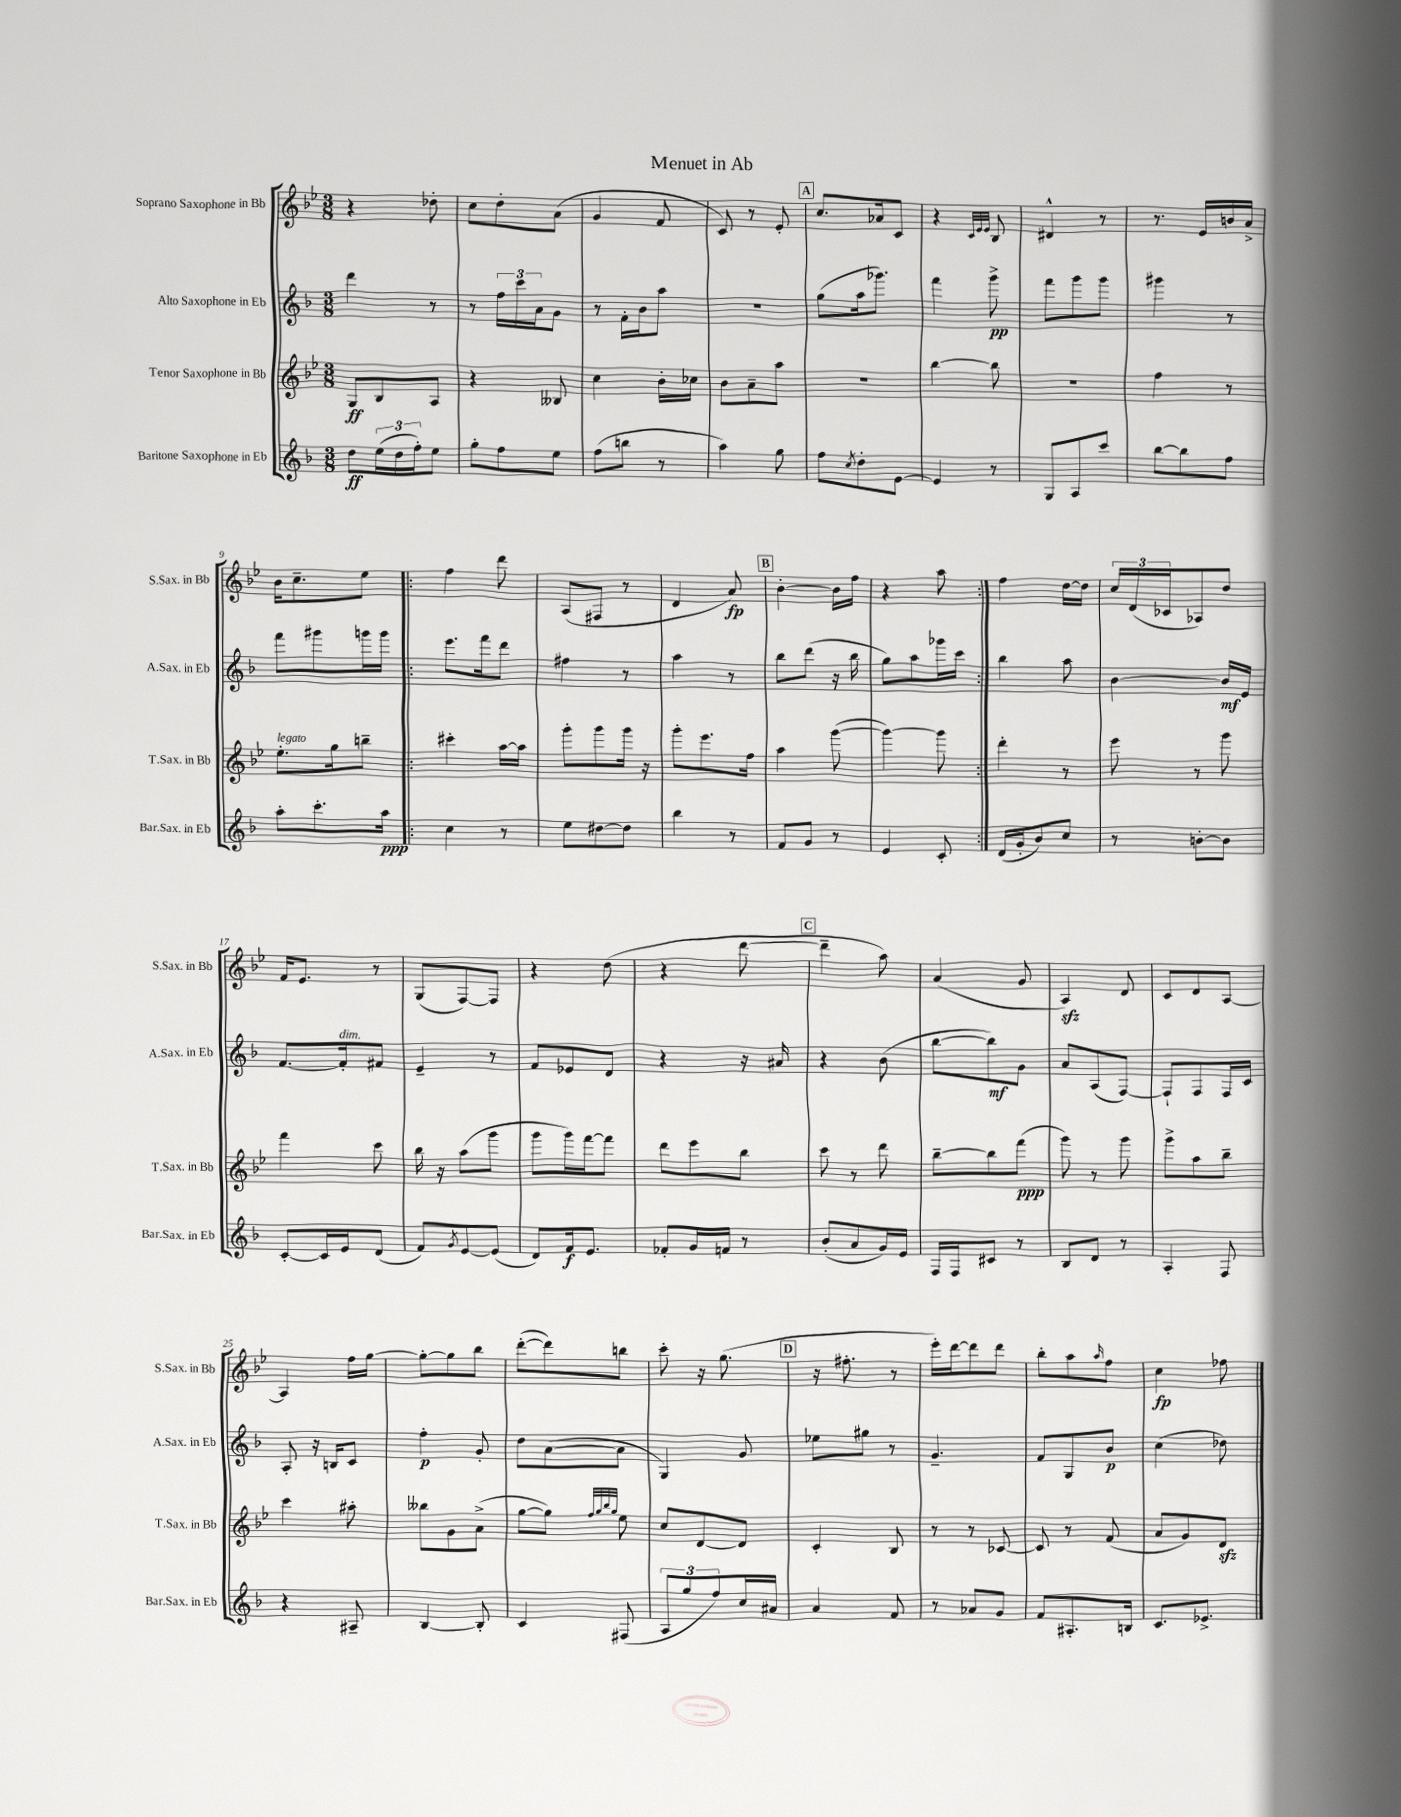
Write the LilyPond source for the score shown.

\header { title = "Menuet in Ab" }
<<
\new StaffGroup <<
\new Staff = "s0" \with { instrumentName = "Soprano Saxophone in Bb" shortInstrumentName = "S.Sax. in Bb" } {
    \clef treble \key bes \major \numericTimeSignature \time 3/8
    r4 des''8-. |
    c''8 d''8-. a'8( |
    g'4 f'8 |
    c'8) r8 ees'8-. |
    \mark \markup { \box "A" } c''8. aes'16 c'8 |
    r4 \grace { c'32 ees'32 ees'32 } bes8 |
    dis'4-^ r8 |
    r8. ees'16 b'16 a'16-> |
    bes'16 c''8.-- ees''8 |
    \repeat volta 2 { f''4 d'''8 |
    a8( fis8 r8 |
    d'4 a'8\fp) |
    \mark \markup { \box "B" } bes'4~-. bes'16 f''16 |
    r4 a''8 | }
    f''4 d''16~ d''16 |
    \tuplet 3/2 { c''16 d'16( ces'16 } aes8) d''8 |
    f'16 ees'8. r8 |
    g8( f8~) f8 |
    r4 d''8( |
    r4 d'''8~ |
    \mark \markup { \box "C" } d'''4-- a''8) |
    a'4( g'8 |
    a4\sfz) d'8 |
    c'8 d'8 a8~ |
    a4 f''16 g''16~ |
    g''8~-. g''8 bes''8 |
    d'''8~-.( d'''8) b''8 |
    c'''8-. r16 g''8.( |
    \mark \markup { \box "D" } r16 fis''8.-. r8 |
    ees'''16-.) d'''16~ d'''8 d'''8 |
    bes''8-. a''8 \grace { a''16 } f''8 |
    c''4\fp fes''8 \bar "|." |
}
\new Staff = "s1" \with { instrumentName = "Alto Saxophone in Eb" shortInstrumentName = "A.Sax. in Eb" } {
    \clef treble \key f \major \numericTimeSignature \time 3/8
    d'''4 r8 |
    r8 \tuplet 3/2 { f''16 c'''16 a'16 } g'8 |
    r8 f'16-. bes'16 a''8 |
    R4. |
    \mark \markup { \box "A" } g''8( a''16 ges'''8.) |
    f'''4 g'''8->\pp |
    f'''8 g'''8 g'''8 |
    gis'''4 r8 |
    f'''8 gis'''8 g'''16 g'''16 |
    \repeat volta 2 { e'''8. f'''16 d'''8 |
    fis''4 r8 |
    a''4 r8 |
    \mark \markup { \box "B" } bes''8 d'''8( r16 bes''16 |
    g''8) a''8 ges'''16 c'''16 | }
    bes''4 a''8 |
    bes'4~ bes'16\mf e'16 |
    f'8.~ f'16-.^\markup { \italic "dim." } fis'8 |
    e'4-- r8 |
    f'8 ees'8 d'8 |
    r4 r16 ais'16 |
    \mark \markup { \box "C" } r4 bes'8( |
    bes''8~ bes''8\mf) g'8 |
    a'8 a8( f8~) |
    f8-! f8 f16 c'16 |
    a8-. r16 b16 c'8 |
    f''4-.\p g'8-. |
    d''8 a'8~( a'8 |
    g4) g'8 |
    \mark \markup { \box "D" } ees''8 gis''8 r8 |
    g'4.-- |
    f'8 g8 bes'8\p |
    c''4( des''8) \bar "|." |
}
\new Staff = "s2" \with { instrumentName = "Tenor Saxophone in Bb" shortInstrumentName = "T.Sax. in Bb" } {
    \clef treble \key bes \major \numericTimeSignature \time 3/8
    g8\ff bes8 a8 |
    r4 beses8 |
    c''4 bes'16-. ces''16 |
    bes'8 a'8-- a''8 |
    \mark \markup { \box "A" } R4. |
    bes''4~ bes''8 |
    R4. |
    f''4 r8 |
    ees''8.-.^\markup { \italic "legato" } g''16 b''8-- |
    \repeat volta 2 { cis'''4-. a''16~ a''16 |
    g'''8-. g'''8 g'''16 r16 |
    g'''8-. ees'''8. f''16 |
    \mark \markup { \box "B" } a''4 g'''8~( |
    g'''4~) g'''8 | }
    d'''4-. r8 |
    ees'''8 r8 g'''8 |
    f'''4 c'''8 |
    bes''16 r16 a''8( g'''8 |
    g'''8 g'''16) f'''16~ f'''8 |
    d'''8 ees'''8 bes''8 |
    \mark \markup { \box "C" } c'''8 r8 d'''8 |
    bes''8~-- bes''8 f'''8\ppp( |
    g'''8) r8 g'''8 |
    g'''8-> a''8 bes''8-- |
    c'''4 ais''8-. |
    beses''8 g'8 a'8->( |
    g''8~ g''8) \grace { f''32 g''32 bes''32 g''32 } ees''8 |
    c''8 d'8~ d'8 |
    \mark \markup { \box "D" } c'4-. bes8 |
    r8 r8 ces'8~ |
    ces'8 r8 f'8( |
    a'8 g'8) d'8\sfz \bar "|." |
}
\new Staff = "s3" \with { instrumentName = "Baritone Saxophone in Eb" shortInstrumentName = "Bar.Sax. in Eb" } {
    \clef treble \key f \major \numericTimeSignature \time 3/8
    d''8\ff \tuplet 3/2 { e''16( d''16 f''16-.) } e''8 |
    g''8-. f''8 e''8 |
    f''8( b''8 r8 |
    a''4) g''8 |
    \mark \markup { \box "A" } f''8 \acciaccatura { c''8 } d''8-. e'8~ |
    e'4 r8 |
    g8 a8 c'''8 |
    bes''8~ bes''8 f''8 |
    a''8-. c'''8.-. a''16\ppp |
    \repeat volta 2 { c''4 r8 |
    e''8 dis''8~ dis''8 |
    bes''4 r8 |
    \mark \markup { \box "B" } f'8 g'8 r8 |
    e'4 c'8-. | }
    d'16( g'16-. bes'8) c''8 |
    r8 b'8~-. b'8 |
    c'8~-. c'16 e'16 d'8( |
    f'8) \acciaccatura { g'8 } e'8~ e'8( |
    d'8) f'16\f e'8. |
    fes'8-. g'16 f'16 r8 |
    \mark \markup { \box "C" } bes'8-.( a'8 g'16) e'16 |
    f16 f16 cis'8 r8 |
    bes8 d'8 r8 |
    a4-. f8 |
    r4 ais8-- |
    bes4~ bes8-. |
    c'4 fis8( |
    \tuplet 3/2 { a8 g''8 f''8) } c''16 ais'16 |
    \mark \markup { \box "D" } a'4 f'8 |
    r8 aes'8 g'8 |
    f'8 ais8.-. b16 |
    c'8. ees'8.-> \bar "|." |
}
>>
>>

◆ **What you will do**: Pick out every line in the records above that contains the string "volta", and copy each one in full.

◆ **Response below**:
    \repeat volta 2 { f''4 d'''8 |
    \repeat volta 2 { e'''8. f'''16 d'''8 |
    \repeat volta 2 { cis'''4-. a''16~ a''16 |
    \repeat volta 2 { c''4 r8 |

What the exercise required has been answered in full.